[EXERCISE DIRECTIONS] Restate, exactly as written, the entries below from the line that holds "brown rocket [259,144,301,207]" through the line that holds "camera: 55 degrees left, 5 degrees up". Pictures are not part of the copy.

[MATERIAL SUPPLIED]
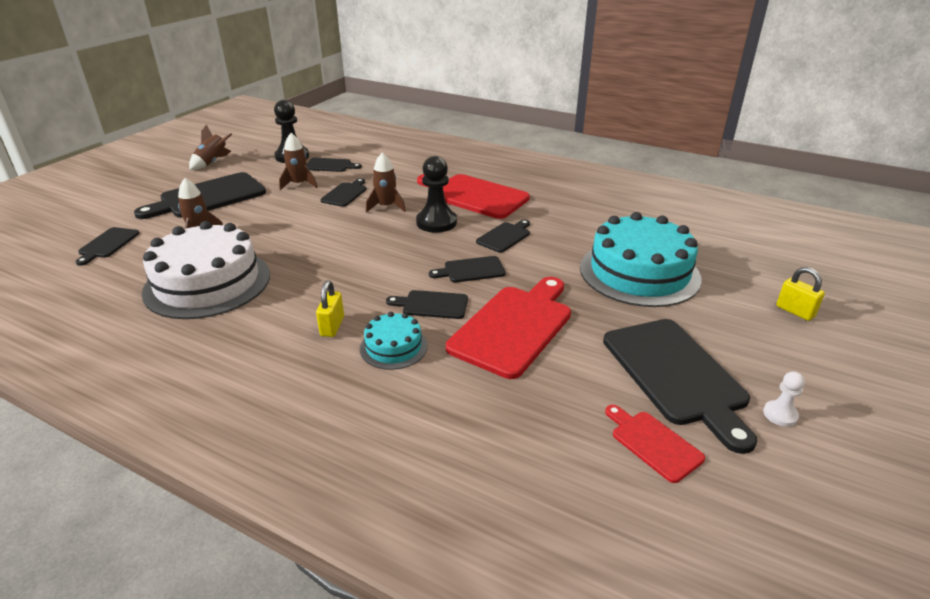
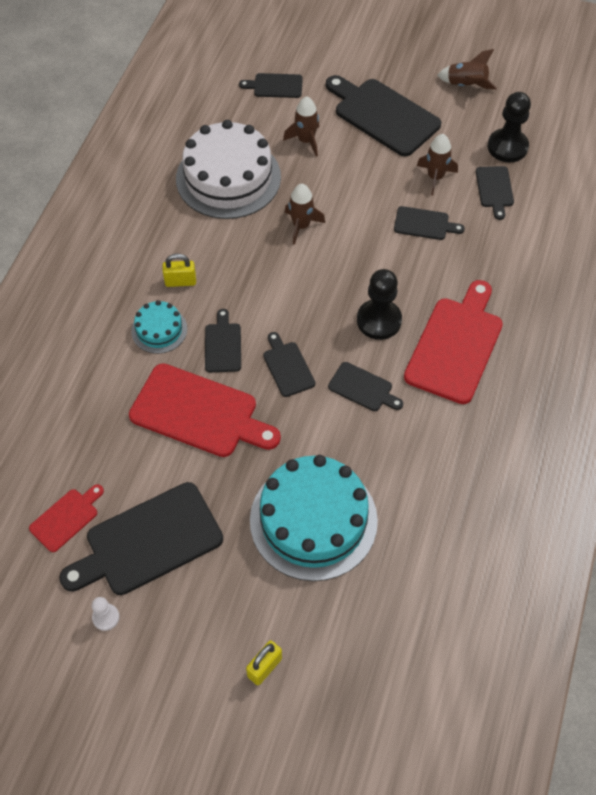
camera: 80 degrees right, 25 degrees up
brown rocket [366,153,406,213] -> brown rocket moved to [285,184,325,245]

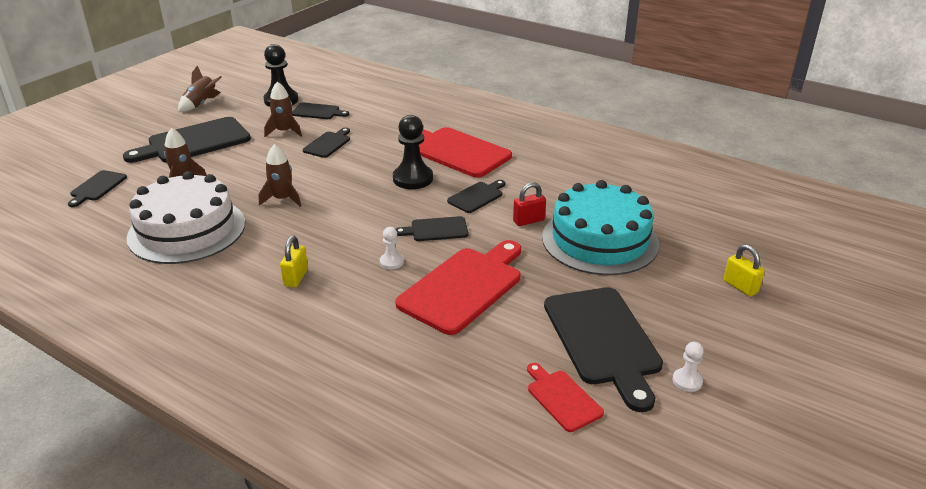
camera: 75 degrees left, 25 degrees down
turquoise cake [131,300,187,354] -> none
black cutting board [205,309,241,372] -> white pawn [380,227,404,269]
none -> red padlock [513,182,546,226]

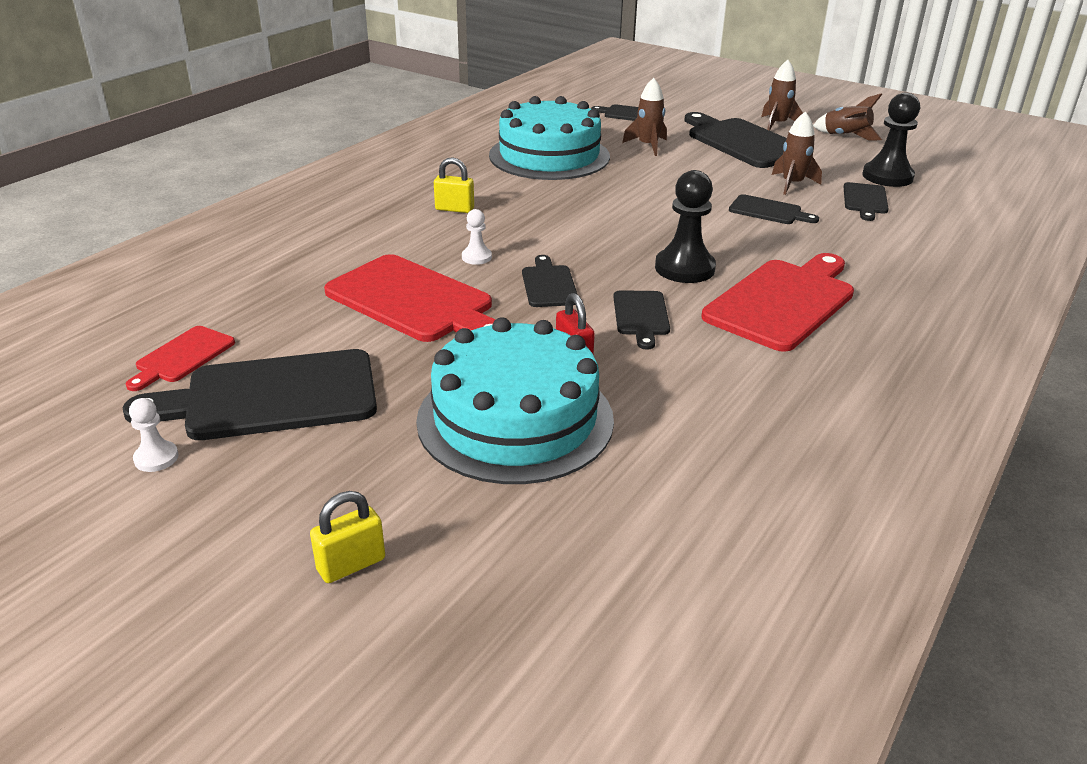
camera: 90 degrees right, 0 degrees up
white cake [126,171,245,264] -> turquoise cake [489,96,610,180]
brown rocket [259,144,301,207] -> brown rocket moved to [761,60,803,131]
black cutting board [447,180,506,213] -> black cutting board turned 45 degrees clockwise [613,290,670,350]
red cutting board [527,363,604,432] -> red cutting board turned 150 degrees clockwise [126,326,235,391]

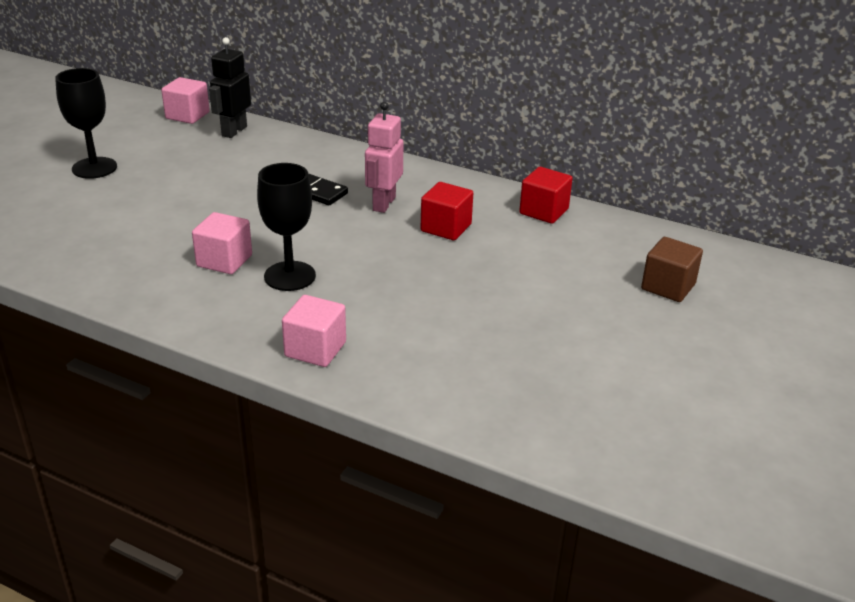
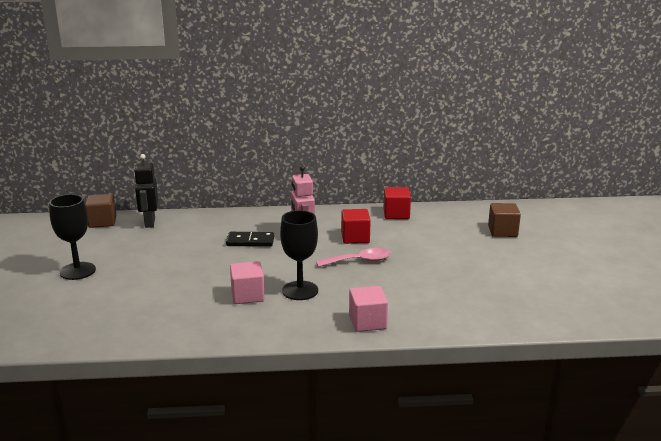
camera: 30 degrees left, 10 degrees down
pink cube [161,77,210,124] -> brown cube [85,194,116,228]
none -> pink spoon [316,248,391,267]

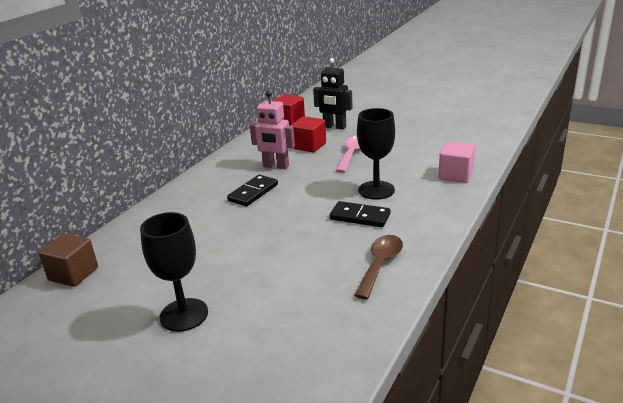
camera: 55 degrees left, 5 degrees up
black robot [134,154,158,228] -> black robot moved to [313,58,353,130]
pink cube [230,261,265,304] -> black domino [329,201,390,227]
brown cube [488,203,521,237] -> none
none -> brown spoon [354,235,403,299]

[ANSWER TO THE PROBLEM]
brown rocket [259,144,301,207] -> brown rocket moved to [761,60,803,131]
black cutting board [447,180,506,213] -> black cutting board turned 45 degrees clockwise [613,290,670,350]
red cutting board [527,363,604,432] -> red cutting board turned 150 degrees clockwise [126,326,235,391]

camera: 30 degrees left, 10 degrees down
pink cube [161,77,210,124] -> brown cube [85,194,116,228]
none -> pink spoon [316,248,391,267]

camera: 55 degrees left, 5 degrees up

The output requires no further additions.